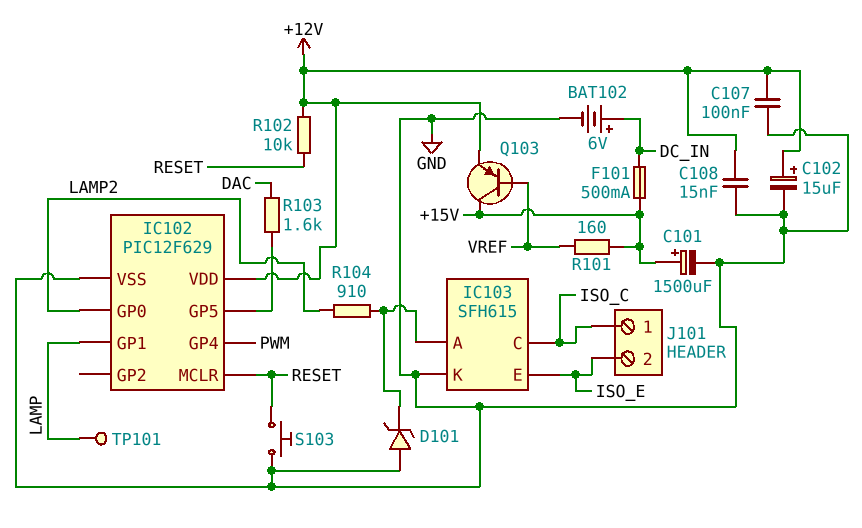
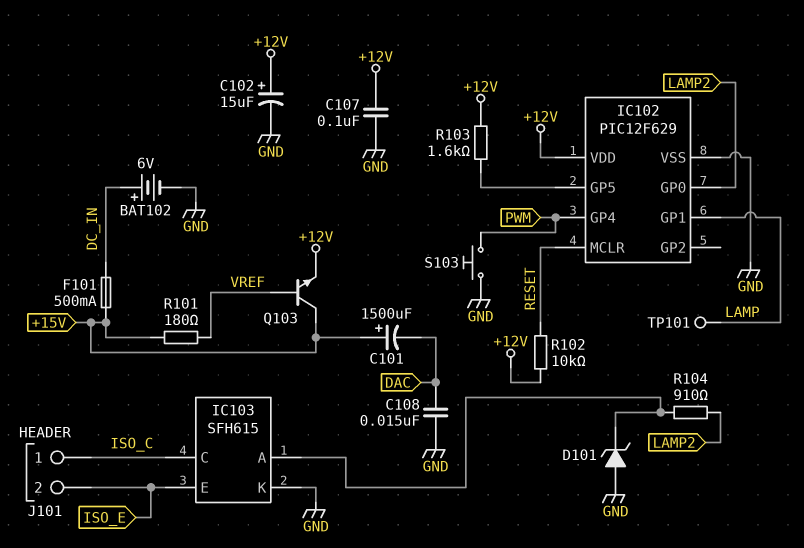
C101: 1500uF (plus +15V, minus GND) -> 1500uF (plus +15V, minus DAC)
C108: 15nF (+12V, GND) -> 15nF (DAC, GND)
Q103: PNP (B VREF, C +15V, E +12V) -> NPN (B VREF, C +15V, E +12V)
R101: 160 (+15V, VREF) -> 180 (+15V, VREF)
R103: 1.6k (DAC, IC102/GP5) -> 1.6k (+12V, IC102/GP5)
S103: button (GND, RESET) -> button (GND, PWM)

* * *

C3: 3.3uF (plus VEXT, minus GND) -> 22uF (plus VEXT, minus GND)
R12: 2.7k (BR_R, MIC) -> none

_Task details_.
What lines in the data hold the word "minus"? Return them.

_Solution to the exercise_.
C101: 1500uF (plus +15V, minus GND) -> 1500uF (plus +15V, minus DAC)
C3: 3.3uF (plus VEXT, minus GND) -> 22uF (plus VEXT, minus GND)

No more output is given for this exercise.